Work instructions: Print each entry verbatim.

Data extracted from a collection
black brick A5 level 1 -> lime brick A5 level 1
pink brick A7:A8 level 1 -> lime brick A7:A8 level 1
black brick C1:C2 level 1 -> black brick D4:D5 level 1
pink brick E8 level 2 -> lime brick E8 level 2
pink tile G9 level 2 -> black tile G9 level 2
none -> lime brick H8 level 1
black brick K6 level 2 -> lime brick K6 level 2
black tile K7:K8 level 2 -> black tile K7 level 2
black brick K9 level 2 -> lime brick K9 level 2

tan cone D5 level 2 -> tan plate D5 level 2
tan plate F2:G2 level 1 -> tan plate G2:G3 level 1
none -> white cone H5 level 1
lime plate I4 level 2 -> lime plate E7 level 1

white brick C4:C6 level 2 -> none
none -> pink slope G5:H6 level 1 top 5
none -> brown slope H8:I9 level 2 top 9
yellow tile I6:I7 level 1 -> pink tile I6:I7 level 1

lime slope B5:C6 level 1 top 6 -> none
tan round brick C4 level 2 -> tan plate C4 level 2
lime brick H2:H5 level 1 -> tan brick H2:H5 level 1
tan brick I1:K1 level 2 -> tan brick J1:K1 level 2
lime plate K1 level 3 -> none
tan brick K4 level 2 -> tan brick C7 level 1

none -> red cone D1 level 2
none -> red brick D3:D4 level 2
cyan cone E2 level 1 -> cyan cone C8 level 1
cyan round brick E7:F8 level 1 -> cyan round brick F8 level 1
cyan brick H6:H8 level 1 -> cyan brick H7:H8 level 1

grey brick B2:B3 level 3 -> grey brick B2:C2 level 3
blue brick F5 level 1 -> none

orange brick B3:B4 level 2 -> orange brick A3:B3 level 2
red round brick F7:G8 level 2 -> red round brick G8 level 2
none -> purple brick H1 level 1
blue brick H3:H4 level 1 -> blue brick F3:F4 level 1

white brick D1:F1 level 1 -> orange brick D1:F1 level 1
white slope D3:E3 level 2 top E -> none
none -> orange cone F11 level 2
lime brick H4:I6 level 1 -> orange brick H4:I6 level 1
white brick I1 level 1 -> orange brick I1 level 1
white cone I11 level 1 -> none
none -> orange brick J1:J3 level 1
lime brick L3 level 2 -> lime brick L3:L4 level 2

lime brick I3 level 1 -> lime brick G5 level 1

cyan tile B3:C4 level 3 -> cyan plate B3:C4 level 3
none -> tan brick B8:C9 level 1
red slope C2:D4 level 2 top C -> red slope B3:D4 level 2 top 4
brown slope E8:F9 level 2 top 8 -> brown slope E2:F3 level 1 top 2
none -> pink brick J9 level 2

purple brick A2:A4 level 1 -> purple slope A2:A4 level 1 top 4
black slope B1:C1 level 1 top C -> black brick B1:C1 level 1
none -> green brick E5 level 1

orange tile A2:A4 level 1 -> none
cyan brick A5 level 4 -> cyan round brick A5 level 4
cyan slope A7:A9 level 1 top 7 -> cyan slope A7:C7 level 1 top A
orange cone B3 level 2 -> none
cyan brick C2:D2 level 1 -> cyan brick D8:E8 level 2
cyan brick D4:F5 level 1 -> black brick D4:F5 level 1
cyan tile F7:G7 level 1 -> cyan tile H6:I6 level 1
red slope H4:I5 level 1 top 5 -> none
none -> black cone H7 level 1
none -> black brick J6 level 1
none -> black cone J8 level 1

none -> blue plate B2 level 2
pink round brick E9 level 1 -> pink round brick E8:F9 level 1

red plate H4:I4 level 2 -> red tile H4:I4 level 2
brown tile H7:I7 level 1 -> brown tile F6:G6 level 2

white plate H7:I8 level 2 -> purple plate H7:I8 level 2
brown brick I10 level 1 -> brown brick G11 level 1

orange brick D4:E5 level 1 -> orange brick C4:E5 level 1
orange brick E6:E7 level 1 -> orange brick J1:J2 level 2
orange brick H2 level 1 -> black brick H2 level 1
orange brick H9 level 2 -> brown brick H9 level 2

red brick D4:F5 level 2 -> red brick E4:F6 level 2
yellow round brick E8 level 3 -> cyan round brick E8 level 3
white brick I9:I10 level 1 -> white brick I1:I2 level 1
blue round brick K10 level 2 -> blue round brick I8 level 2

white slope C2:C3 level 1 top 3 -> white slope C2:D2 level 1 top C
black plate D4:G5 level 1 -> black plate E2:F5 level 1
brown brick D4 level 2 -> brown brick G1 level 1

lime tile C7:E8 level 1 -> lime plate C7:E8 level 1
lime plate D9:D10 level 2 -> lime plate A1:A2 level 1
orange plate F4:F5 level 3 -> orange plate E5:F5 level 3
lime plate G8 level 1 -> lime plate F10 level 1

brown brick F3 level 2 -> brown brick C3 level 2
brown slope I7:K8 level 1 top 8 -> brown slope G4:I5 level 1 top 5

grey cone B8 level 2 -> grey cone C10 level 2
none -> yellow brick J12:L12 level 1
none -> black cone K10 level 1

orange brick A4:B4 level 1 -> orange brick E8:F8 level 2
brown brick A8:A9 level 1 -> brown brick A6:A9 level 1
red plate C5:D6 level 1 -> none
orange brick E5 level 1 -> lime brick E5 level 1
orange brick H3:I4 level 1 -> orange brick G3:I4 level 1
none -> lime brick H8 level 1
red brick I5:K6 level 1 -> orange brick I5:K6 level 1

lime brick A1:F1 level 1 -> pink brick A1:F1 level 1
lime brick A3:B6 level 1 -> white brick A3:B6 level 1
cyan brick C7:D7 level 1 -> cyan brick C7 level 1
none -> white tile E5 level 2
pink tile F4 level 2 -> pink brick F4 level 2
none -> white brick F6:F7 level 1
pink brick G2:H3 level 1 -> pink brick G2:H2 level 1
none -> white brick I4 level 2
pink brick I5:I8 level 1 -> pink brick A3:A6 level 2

Task answer:
black brick A5 level 1 -> lime brick A5 level 1
pink brick A7:A8 level 1 -> lime brick A7:A8 level 1
black brick C1:C2 level 1 -> black brick D4:D5 level 1
pink brick E8 level 2 -> lime brick E8 level 2
pink tile G9 level 2 -> black tile G9 level 2
none -> lime brick H8 level 1
black brick K6 level 2 -> lime brick K6 level 2
black tile K7:K8 level 2 -> black tile K7 level 2
black brick K9 level 2 -> lime brick K9 level 2

tan cone D5 level 2 -> tan plate D5 level 2
tan plate F2:G2 level 1 -> tan plate G2:G3 level 1
none -> white cone H5 level 1
lime plate I4 level 2 -> lime plate E7 level 1

white brick C4:C6 level 2 -> none
none -> pink slope G5:H6 level 1 top 5
none -> brown slope H8:I9 level 2 top 9
yellow tile I6:I7 level 1 -> pink tile I6:I7 level 1

lime slope B5:C6 level 1 top 6 -> none
tan round brick C4 level 2 -> tan plate C4 level 2
lime brick H2:H5 level 1 -> tan brick H2:H5 level 1
tan brick I1:K1 level 2 -> tan brick J1:K1 level 2
lime plate K1 level 3 -> none
tan brick K4 level 2 -> tan brick C7 level 1

none -> red cone D1 level 2
none -> red brick D3:D4 level 2
cyan cone E2 level 1 -> cyan cone C8 level 1
cyan round brick E7:F8 level 1 -> cyan round brick F8 level 1
cyan brick H6:H8 level 1 -> cyan brick H7:H8 level 1

grey brick B2:B3 level 3 -> grey brick B2:C2 level 3
blue brick F5 level 1 -> none

orange brick B3:B4 level 2 -> orange brick A3:B3 level 2
red round brick F7:G8 level 2 -> red round brick G8 level 2
none -> purple brick H1 level 1
blue brick H3:H4 level 1 -> blue brick F3:F4 level 1

white brick D1:F1 level 1 -> orange brick D1:F1 level 1
white slope D3:E3 level 2 top E -> none
none -> orange cone F11 level 2
lime brick H4:I6 level 1 -> orange brick H4:I6 level 1
white brick I1 level 1 -> orange brick I1 level 1
white cone I11 level 1 -> none
none -> orange brick J1:J3 level 1
lime brick L3 level 2 -> lime brick L3:L4 level 2

lime brick I3 level 1 -> lime brick G5 level 1

cyan tile B3:C4 level 3 -> cyan plate B3:C4 level 3
none -> tan brick B8:C9 level 1
red slope C2:D4 level 2 top C -> red slope B3:D4 level 2 top 4
brown slope E8:F9 level 2 top 8 -> brown slope E2:F3 level 1 top 2
none -> pink brick J9 level 2

purple brick A2:A4 level 1 -> purple slope A2:A4 level 1 top 4
black slope B1:C1 level 1 top C -> black brick B1:C1 level 1
none -> green brick E5 level 1

orange tile A2:A4 level 1 -> none
cyan brick A5 level 4 -> cyan round brick A5 level 4
cyan slope A7:A9 level 1 top 7 -> cyan slope A7:C7 level 1 top A
orange cone B3 level 2 -> none
cyan brick C2:D2 level 1 -> cyan brick D8:E8 level 2
cyan brick D4:F5 level 1 -> black brick D4:F5 level 1
cyan tile F7:G7 level 1 -> cyan tile H6:I6 level 1
red slope H4:I5 level 1 top 5 -> none
none -> black cone H7 level 1
none -> black brick J6 level 1
none -> black cone J8 level 1

none -> blue plate B2 level 2
pink round brick E9 level 1 -> pink round brick E8:F9 level 1

red plate H4:I4 level 2 -> red tile H4:I4 level 2
brown tile H7:I7 level 1 -> brown tile F6:G6 level 2

white plate H7:I8 level 2 -> purple plate H7:I8 level 2
brown brick I10 level 1 -> brown brick G11 level 1

orange brick D4:E5 level 1 -> orange brick C4:E5 level 1
orange brick E6:E7 level 1 -> orange brick J1:J2 level 2
orange brick H2 level 1 -> black brick H2 level 1
orange brick H9 level 2 -> brown brick H9 level 2

red brick D4:F5 level 2 -> red brick E4:F6 level 2
yellow round brick E8 level 3 -> cyan round brick E8 level 3
white brick I9:I10 level 1 -> white brick I1:I2 level 1
blue round brick K10 level 2 -> blue round brick I8 level 2

white slope C2:C3 level 1 top 3 -> white slope C2:D2 level 1 top C
black plate D4:G5 level 1 -> black plate E2:F5 level 1
brown brick D4 level 2 -> brown brick G1 level 1

lime tile C7:E8 level 1 -> lime plate C7:E8 level 1
lime plate D9:D10 level 2 -> lime plate A1:A2 level 1
orange plate F4:F5 level 3 -> orange plate E5:F5 level 3
lime plate G8 level 1 -> lime plate F10 level 1

brown brick F3 level 2 -> brown brick C3 level 2
brown slope I7:K8 level 1 top 8 -> brown slope G4:I5 level 1 top 5

grey cone B8 level 2 -> grey cone C10 level 2
none -> yellow brick J12:L12 level 1
none -> black cone K10 level 1

orange brick A4:B4 level 1 -> orange brick E8:F8 level 2
brown brick A8:A9 level 1 -> brown brick A6:A9 level 1
red plate C5:D6 level 1 -> none
orange brick E5 level 1 -> lime brick E5 level 1
orange brick H3:I4 level 1 -> orange brick G3:I4 level 1
none -> lime brick H8 level 1
red brick I5:K6 level 1 -> orange brick I5:K6 level 1

lime brick A1:F1 level 1 -> pink brick A1:F1 level 1
lime brick A3:B6 level 1 -> white brick A3:B6 level 1
cyan brick C7:D7 level 1 -> cyan brick C7 level 1
none -> white tile E5 level 2
pink tile F4 level 2 -> pink brick F4 level 2
none -> white brick F6:F7 level 1
pink brick G2:H3 level 1 -> pink brick G2:H2 level 1
none -> white brick I4 level 2
pink brick I5:I8 level 1 -> pink brick A3:A6 level 2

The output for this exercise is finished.